== DATANYA ==

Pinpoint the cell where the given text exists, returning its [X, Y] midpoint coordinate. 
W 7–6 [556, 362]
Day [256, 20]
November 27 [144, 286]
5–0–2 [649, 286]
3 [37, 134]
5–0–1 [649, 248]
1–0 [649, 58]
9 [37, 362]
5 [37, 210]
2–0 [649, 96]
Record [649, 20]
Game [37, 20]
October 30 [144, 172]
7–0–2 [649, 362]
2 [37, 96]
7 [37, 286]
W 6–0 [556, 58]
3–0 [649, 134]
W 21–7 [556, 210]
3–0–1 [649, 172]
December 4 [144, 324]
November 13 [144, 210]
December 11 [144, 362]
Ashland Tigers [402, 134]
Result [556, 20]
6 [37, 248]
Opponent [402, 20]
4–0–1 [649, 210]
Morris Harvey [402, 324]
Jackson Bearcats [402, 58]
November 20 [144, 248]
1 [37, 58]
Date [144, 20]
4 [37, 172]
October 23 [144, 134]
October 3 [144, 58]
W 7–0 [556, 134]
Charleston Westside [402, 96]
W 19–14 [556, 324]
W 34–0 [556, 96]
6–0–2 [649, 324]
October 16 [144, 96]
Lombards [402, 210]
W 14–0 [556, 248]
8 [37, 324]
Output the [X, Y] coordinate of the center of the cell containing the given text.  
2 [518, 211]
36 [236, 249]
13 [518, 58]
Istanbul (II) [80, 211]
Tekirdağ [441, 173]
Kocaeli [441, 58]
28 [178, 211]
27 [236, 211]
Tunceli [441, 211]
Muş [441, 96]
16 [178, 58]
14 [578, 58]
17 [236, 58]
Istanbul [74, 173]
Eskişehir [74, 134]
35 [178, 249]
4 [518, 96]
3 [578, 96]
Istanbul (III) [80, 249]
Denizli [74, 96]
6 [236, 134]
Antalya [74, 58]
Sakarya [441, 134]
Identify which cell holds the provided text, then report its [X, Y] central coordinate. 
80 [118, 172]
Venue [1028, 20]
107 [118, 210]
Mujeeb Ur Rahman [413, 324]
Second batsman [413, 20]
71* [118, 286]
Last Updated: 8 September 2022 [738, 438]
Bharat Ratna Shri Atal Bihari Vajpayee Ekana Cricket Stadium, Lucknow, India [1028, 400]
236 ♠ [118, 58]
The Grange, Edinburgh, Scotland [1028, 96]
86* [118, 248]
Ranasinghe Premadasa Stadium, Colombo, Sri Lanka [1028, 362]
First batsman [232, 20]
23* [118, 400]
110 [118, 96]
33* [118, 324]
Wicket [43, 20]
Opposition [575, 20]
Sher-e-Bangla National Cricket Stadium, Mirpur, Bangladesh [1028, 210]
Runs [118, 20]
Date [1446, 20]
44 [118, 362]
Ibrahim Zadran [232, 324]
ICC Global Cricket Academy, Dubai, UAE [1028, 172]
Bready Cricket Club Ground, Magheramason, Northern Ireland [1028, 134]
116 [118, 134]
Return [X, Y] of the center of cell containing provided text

===

TUGAS:
Tukar "Istanbul" dengan "İstanbul" di seluruh catatan di atas, lalu tulis ulang semua barisnya tanpa mengubah bagian lain.

JAWABAN TERTULIS:
Pinpoint the cell where the given text exists, returning its [X, Y] midpoint coordinate. 
W 7–6 [556, 362]
Day [256, 20]
November 27 [144, 286]
5–0–2 [649, 286]
3 [37, 134]
5–0–1 [649, 248]
1–0 [649, 58]
9 [37, 362]
5 [37, 210]
2–0 [649, 96]
Record [649, 20]
Game [37, 20]
October 30 [144, 172]
7–0–2 [649, 362]
2 [37, 96]
7 [37, 286]
W 6–0 [556, 58]
3–0 [649, 134]
W 21–7 [556, 210]
3–0–1 [649, 172]
December 4 [144, 324]
November 13 [144, 210]
December 11 [144, 362]
Ashland Tigers [402, 134]
Result [556, 20]
6 [37, 248]
Opponent [402, 20]
4–0–1 [649, 210]
Morris Harvey [402, 324]
Jackson Bearcats [402, 58]
November 20 [144, 248]
1 [37, 58]
Date [144, 20]
4 [37, 172]
October 23 [144, 134]
October 3 [144, 58]
W 7–0 [556, 134]
Charleston Westside [402, 96]
W 19–14 [556, 324]
W 34–0 [556, 96]
6–0–2 [649, 324]
October 16 [144, 96]
Lombards [402, 210]
W 14–0 [556, 248]
8 [37, 324]
Output the [X, Y] coordinate of the center of the cell containing the given text.  
2 [518, 211]
36 [236, 249]
13 [518, 58]
İstanbul (II) [80, 211]
Tekirdağ [441, 173]
Kocaeli [441, 58]
28 [178, 211]
27 [236, 211]
Tunceli [441, 211]
Muş [441, 96]
16 [178, 58]
14 [578, 58]
17 [236, 58]
İstanbul [74, 173]
Eskişehir [74, 134]
35 [178, 249]
4 [518, 96]
3 [578, 96]
İstanbul (III) [80, 249]
Denizli [74, 96]
6 [236, 134]
Antalya [74, 58]
Sakarya [441, 134]
Identify which cell holds the provided text, then report its [X, Y] central coordinate. 
80 [118, 172]
Venue [1028, 20]
107 [118, 210]
Mujeeb Ur Rahman [413, 324]
Second batsman [413, 20]
71* [118, 286]
Last Updated: 8 September 2022 [738, 438]
Bharat Ratna Shri Atal Bihari Vajpayee Ekana Cricket Stadium, Lucknow, India [1028, 400]
236 ♠ [118, 58]
The Grange, Edinburgh, Scotland [1028, 96]
86* [118, 248]
Ranasinghe Premadasa Stadium, Colombo, Sri Lanka [1028, 362]
First batsman [232, 20]
23* [118, 400]
110 [118, 96]
33* [118, 324]
Wicket [43, 20]
Opposition [575, 20]
Sher-e-Bangla National Cricket Stadium, Mirpur, Bangladesh [1028, 210]
Runs [118, 20]
Date [1446, 20]
44 [118, 362]
Ibrahim Zadran [232, 324]
ICC Global Cricket Academy, Dubai, UAE [1028, 172]
Bready Cricket Club Ground, Magheramason, Northern Ireland [1028, 134]
116 [118, 134]
Return [X, Y] of the center of cell containing provided text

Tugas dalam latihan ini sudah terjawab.